• Your task:
Only a number is expected in reply: the count of lines below where the word "round" occurs.

• Dataset section:
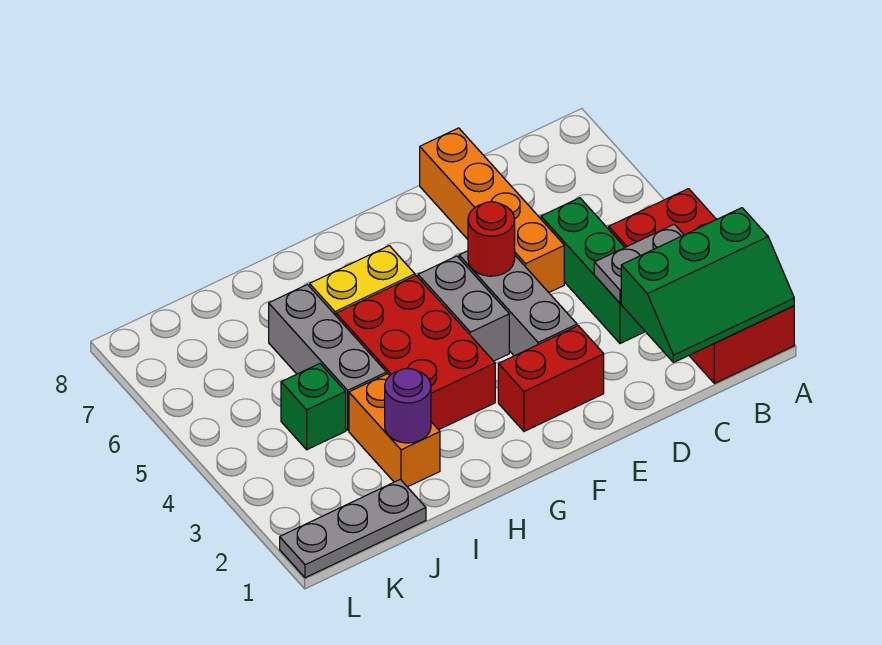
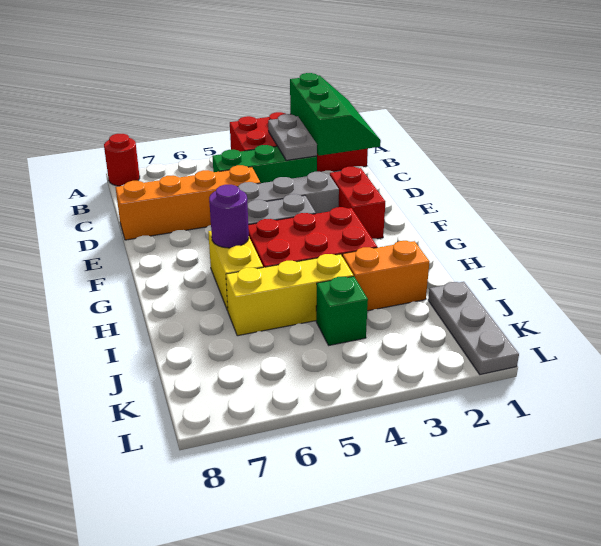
red round brick E5 level 2 -> red round brick A8 level 1
purple round brick I2 level 2 -> purple round brick G6 level 2
grey brick I4:I6 level 1 -> yellow brick I4:I6 level 1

• Completed exercise:
2